** RECORDED INFORMATION follows **

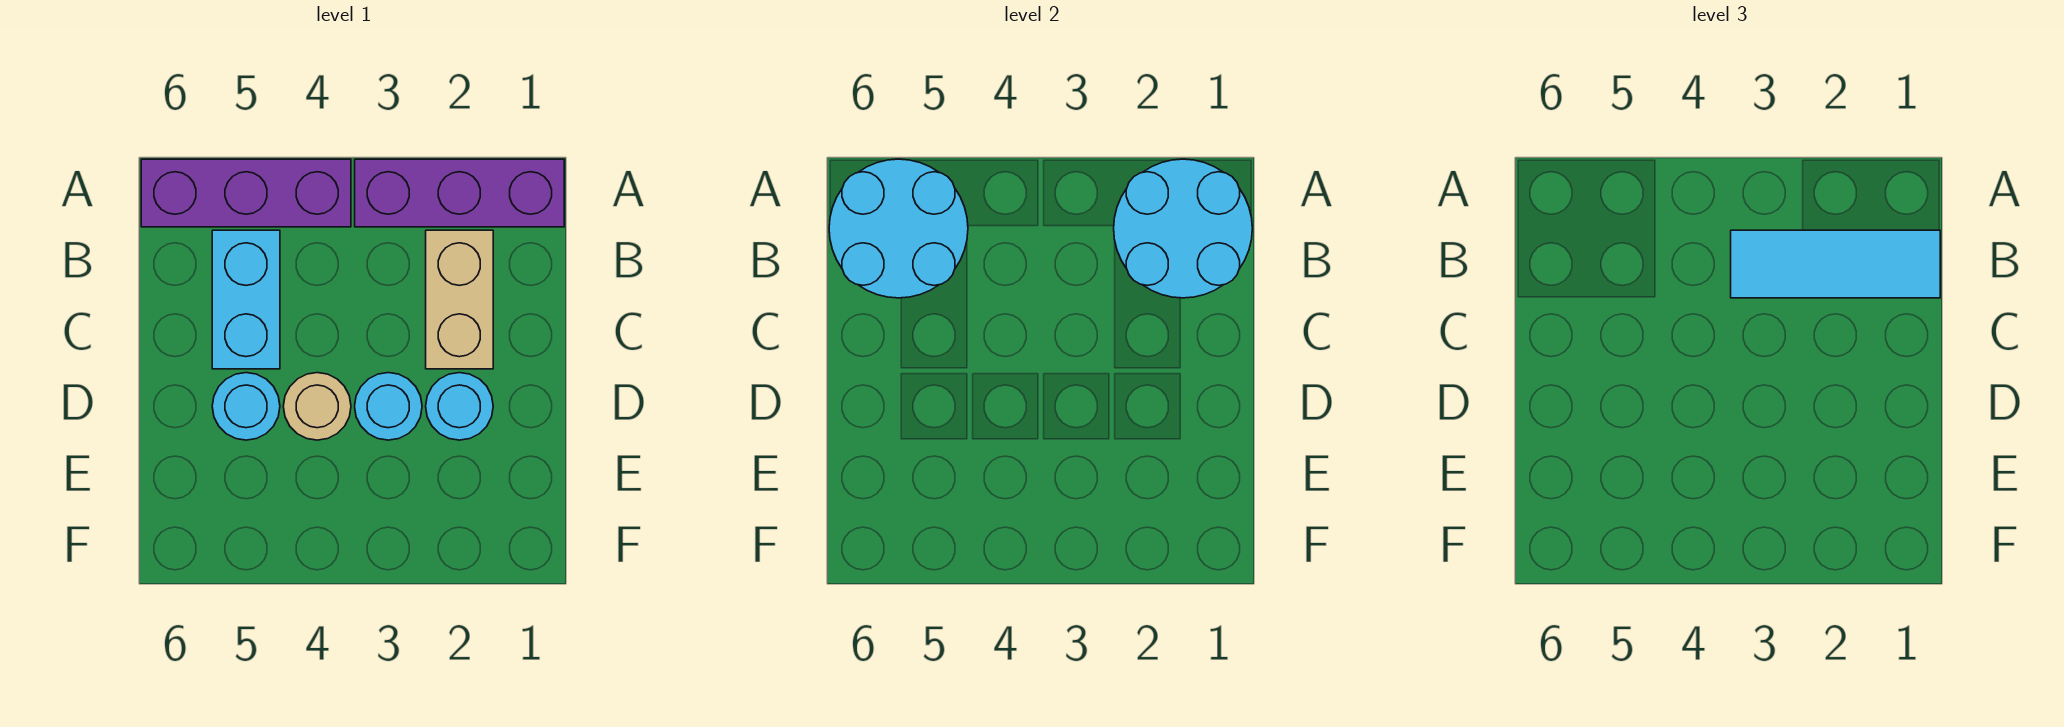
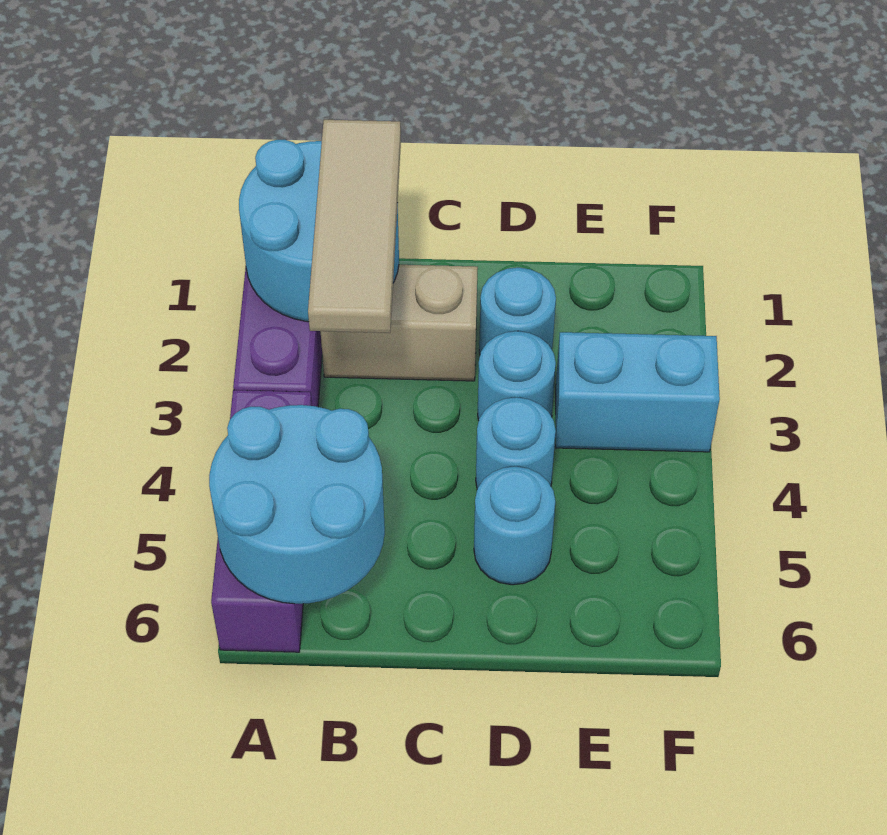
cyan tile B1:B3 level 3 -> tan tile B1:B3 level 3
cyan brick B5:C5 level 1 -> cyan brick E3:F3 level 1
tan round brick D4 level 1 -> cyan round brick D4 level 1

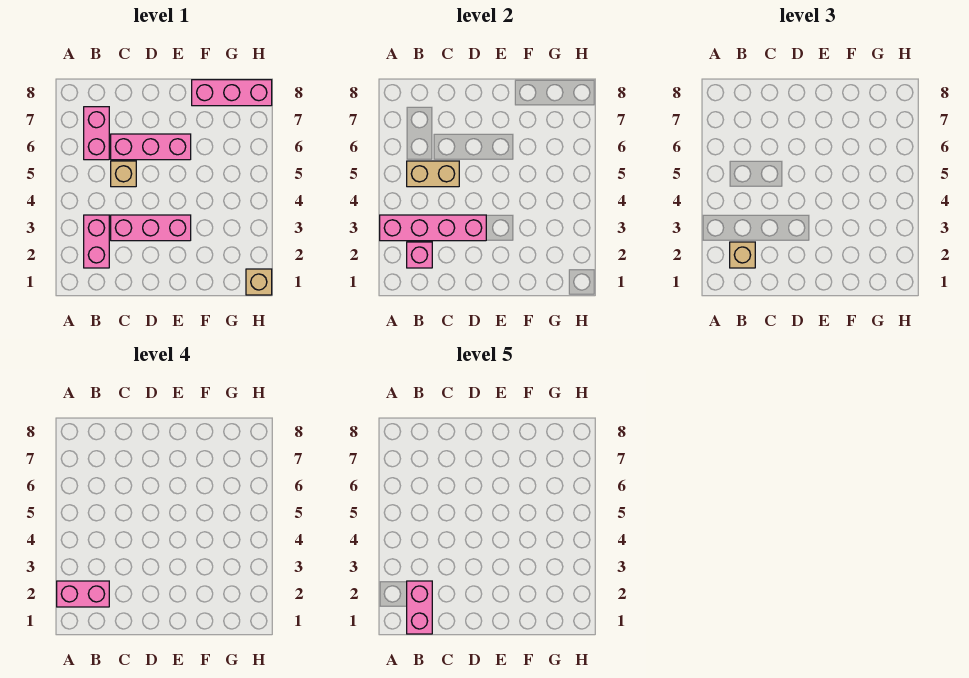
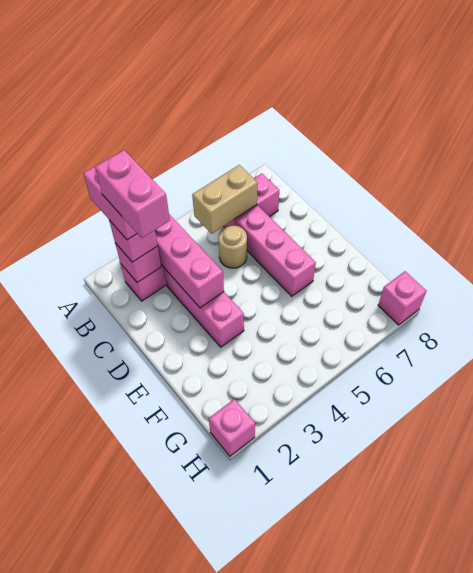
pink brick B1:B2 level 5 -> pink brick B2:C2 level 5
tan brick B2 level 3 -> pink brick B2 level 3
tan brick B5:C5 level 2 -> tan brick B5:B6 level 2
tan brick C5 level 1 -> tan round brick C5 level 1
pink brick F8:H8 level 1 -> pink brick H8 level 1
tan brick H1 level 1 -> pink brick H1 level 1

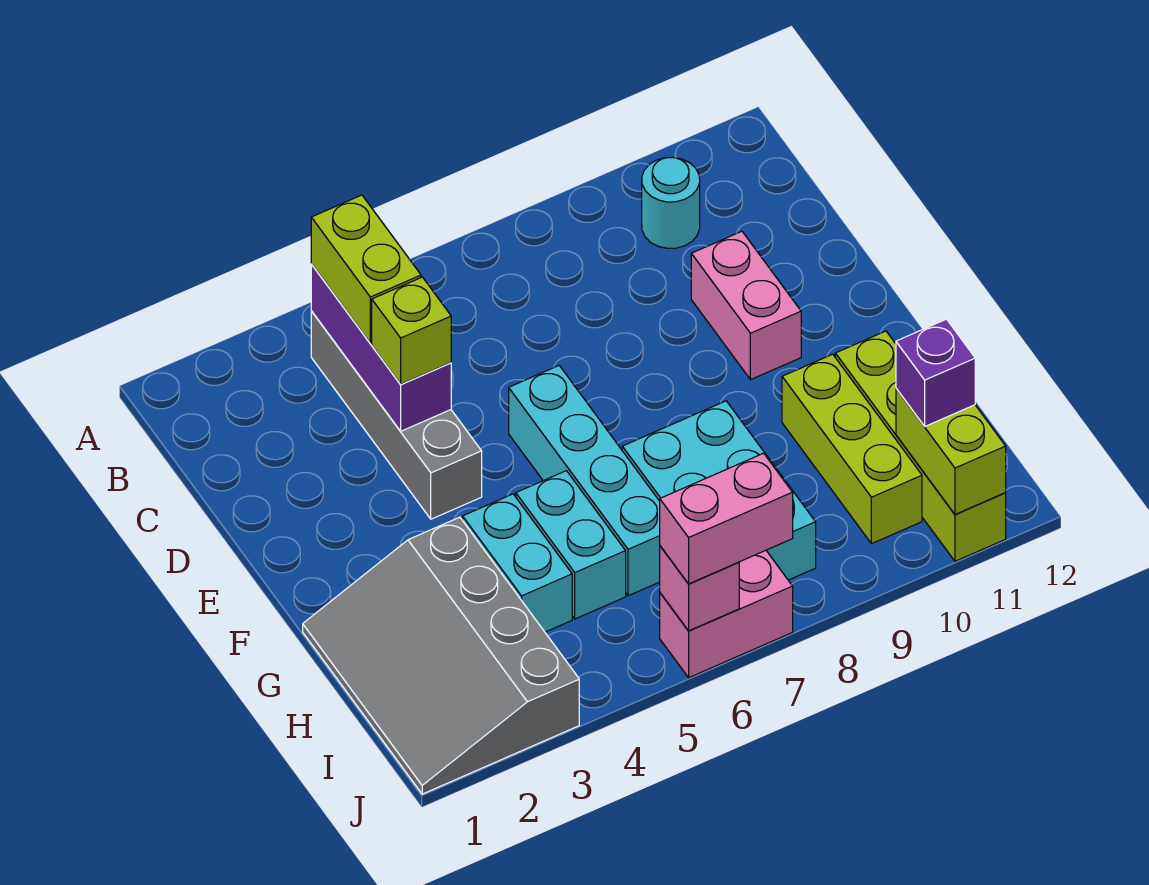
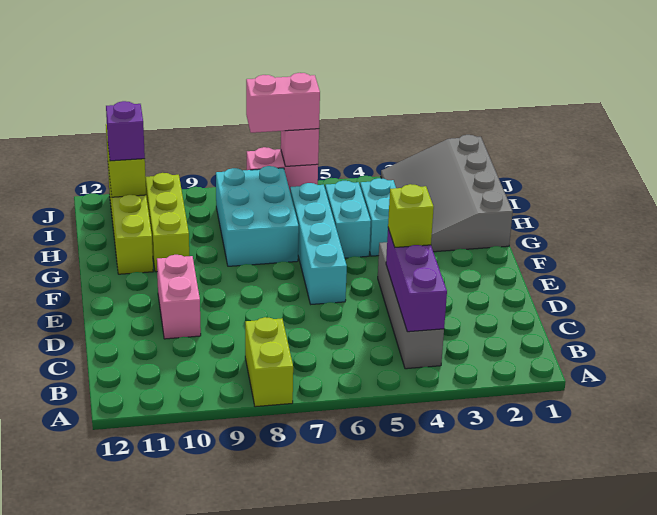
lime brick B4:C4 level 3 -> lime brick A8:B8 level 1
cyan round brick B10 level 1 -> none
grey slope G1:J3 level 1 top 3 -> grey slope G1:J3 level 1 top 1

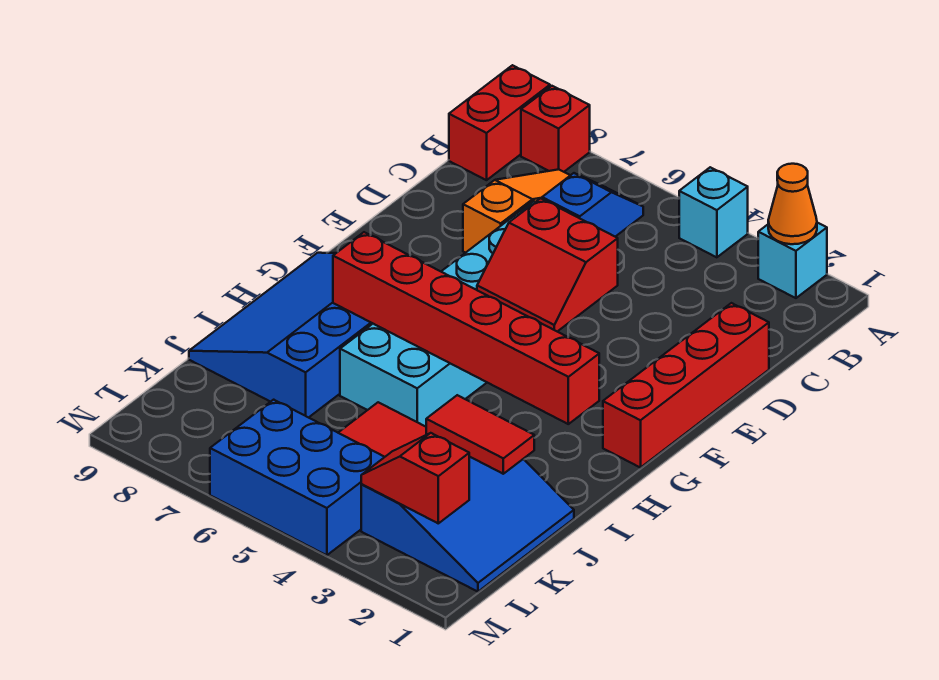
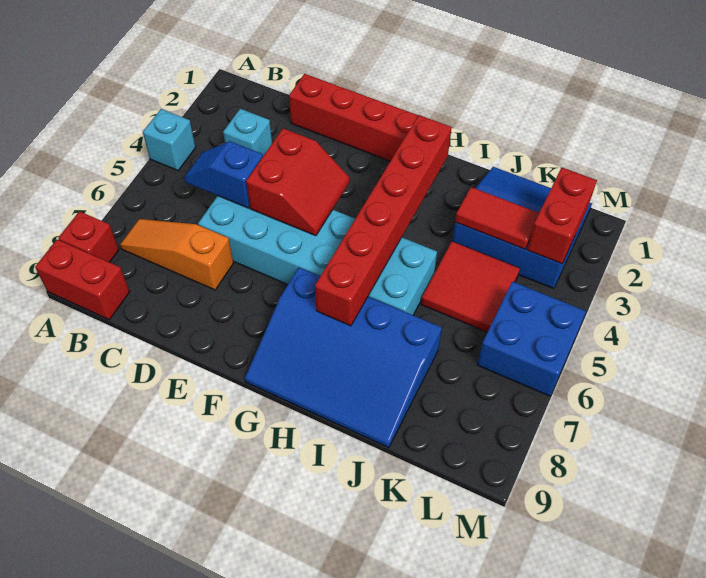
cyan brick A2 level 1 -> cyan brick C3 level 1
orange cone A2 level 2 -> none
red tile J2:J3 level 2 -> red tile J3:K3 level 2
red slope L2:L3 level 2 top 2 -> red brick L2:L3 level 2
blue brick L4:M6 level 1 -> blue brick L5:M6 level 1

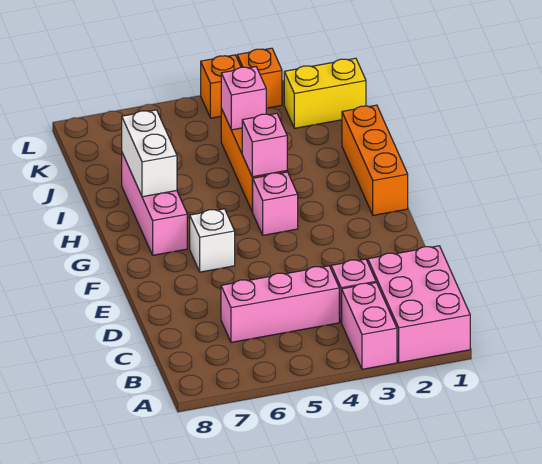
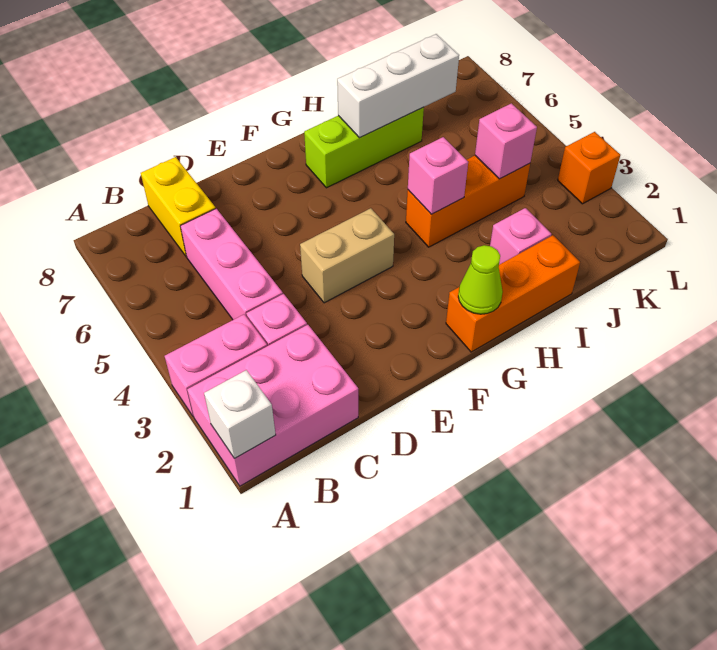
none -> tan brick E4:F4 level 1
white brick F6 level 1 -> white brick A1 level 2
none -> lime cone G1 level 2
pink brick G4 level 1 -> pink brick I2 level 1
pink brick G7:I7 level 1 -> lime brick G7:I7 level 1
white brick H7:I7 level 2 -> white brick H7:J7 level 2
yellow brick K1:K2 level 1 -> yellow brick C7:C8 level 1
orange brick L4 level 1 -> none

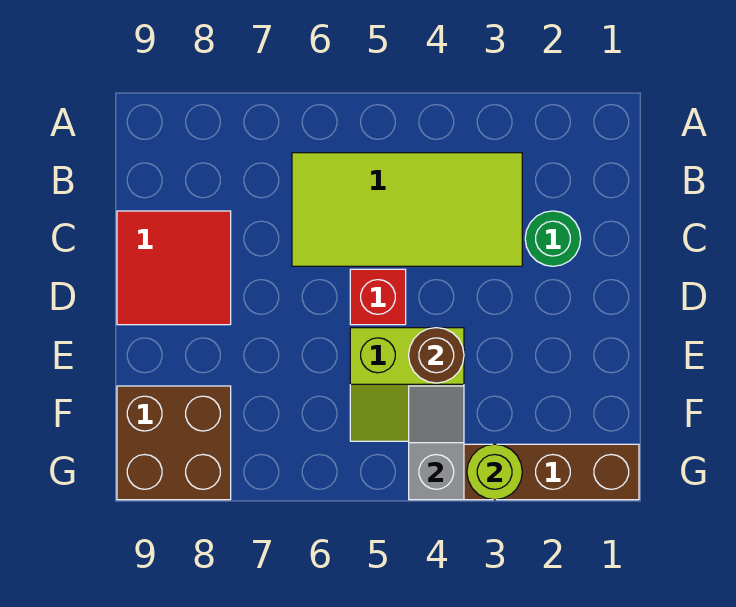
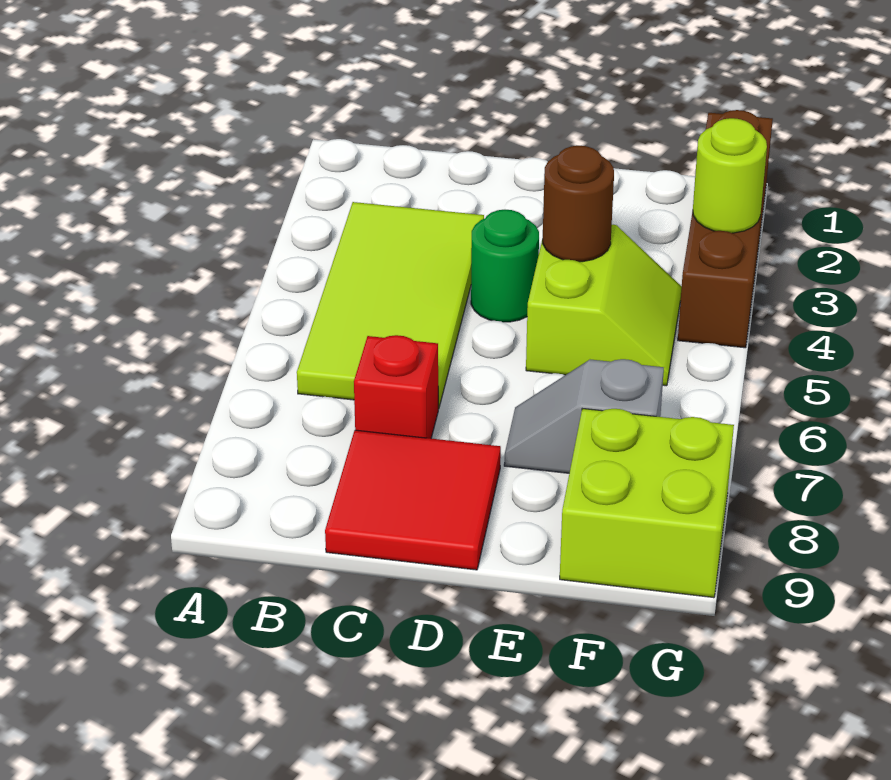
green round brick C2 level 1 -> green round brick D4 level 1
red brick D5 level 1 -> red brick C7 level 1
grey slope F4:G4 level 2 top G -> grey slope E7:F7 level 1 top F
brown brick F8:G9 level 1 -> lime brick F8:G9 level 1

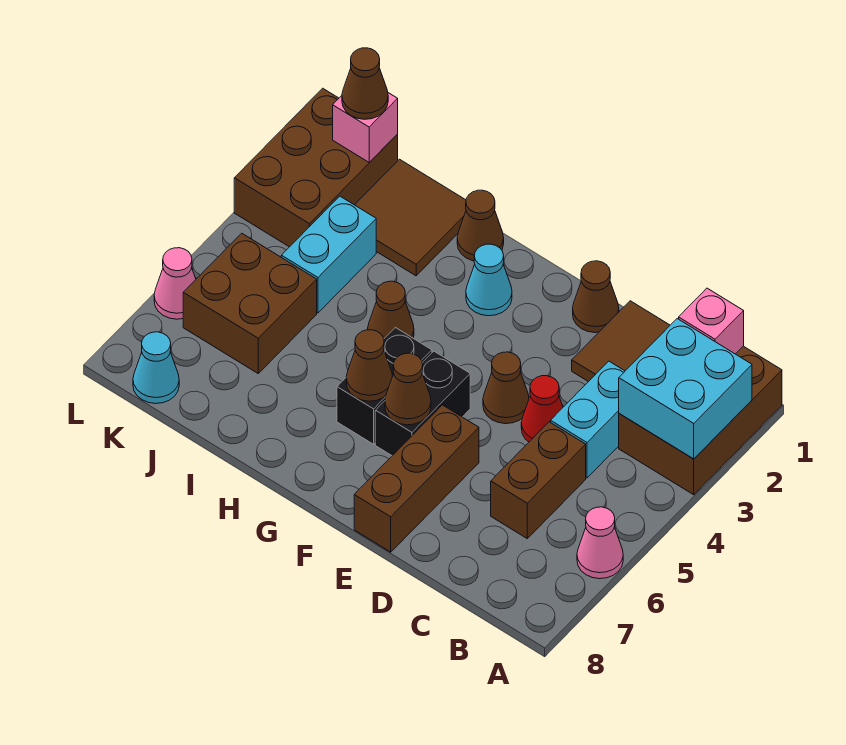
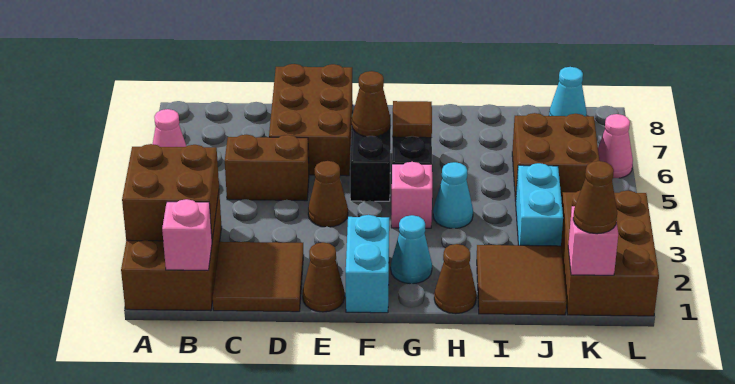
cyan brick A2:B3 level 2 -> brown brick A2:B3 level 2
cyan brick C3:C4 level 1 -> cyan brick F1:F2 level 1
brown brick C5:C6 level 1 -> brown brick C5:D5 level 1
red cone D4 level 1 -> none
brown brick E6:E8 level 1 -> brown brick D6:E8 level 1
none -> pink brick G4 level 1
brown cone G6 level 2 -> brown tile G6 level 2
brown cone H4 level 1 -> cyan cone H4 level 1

** End of RECORDED INFORMATION **

§ EXERCISE INSTRUCTIONS: Quote the records in full and exactly; skip any image.

§ TASK RESPONSE:
cyan tile B1:B3 level 3 -> tan tile B1:B3 level 3
cyan brick B5:C5 level 1 -> cyan brick E3:F3 level 1
tan round brick D4 level 1 -> cyan round brick D4 level 1

pink brick B1:B2 level 5 -> pink brick B2:C2 level 5
tan brick B2 level 3 -> pink brick B2 level 3
tan brick B5:C5 level 2 -> tan brick B5:B6 level 2
tan brick C5 level 1 -> tan round brick C5 level 1
pink brick F8:H8 level 1 -> pink brick H8 level 1
tan brick H1 level 1 -> pink brick H1 level 1

lime brick B4:C4 level 3 -> lime brick A8:B8 level 1
cyan round brick B10 level 1 -> none
grey slope G1:J3 level 1 top 3 -> grey slope G1:J3 level 1 top 1

cyan brick A2 level 1 -> cyan brick C3 level 1
orange cone A2 level 2 -> none
red tile J2:J3 level 2 -> red tile J3:K3 level 2
red slope L2:L3 level 2 top 2 -> red brick L2:L3 level 2
blue brick L4:M6 level 1 -> blue brick L5:M6 level 1

none -> tan brick E4:F4 level 1
white brick F6 level 1 -> white brick A1 level 2
none -> lime cone G1 level 2
pink brick G4 level 1 -> pink brick I2 level 1
pink brick G7:I7 level 1 -> lime brick G7:I7 level 1
white brick H7:I7 level 2 -> white brick H7:J7 level 2
yellow brick K1:K2 level 1 -> yellow brick C7:C8 level 1
orange brick L4 level 1 -> none

green round brick C2 level 1 -> green round brick D4 level 1
red brick D5 level 1 -> red brick C7 level 1
grey slope F4:G4 level 2 top G -> grey slope E7:F7 level 1 top F
brown brick F8:G9 level 1 -> lime brick F8:G9 level 1

cyan brick A2:B3 level 2 -> brown brick A2:B3 level 2
cyan brick C3:C4 level 1 -> cyan brick F1:F2 level 1
brown brick C5:C6 level 1 -> brown brick C5:D5 level 1
red cone D4 level 1 -> none
brown brick E6:E8 level 1 -> brown brick D6:E8 level 1
none -> pink brick G4 level 1
brown cone G6 level 2 -> brown tile G6 level 2
brown cone H4 level 1 -> cyan cone H4 level 1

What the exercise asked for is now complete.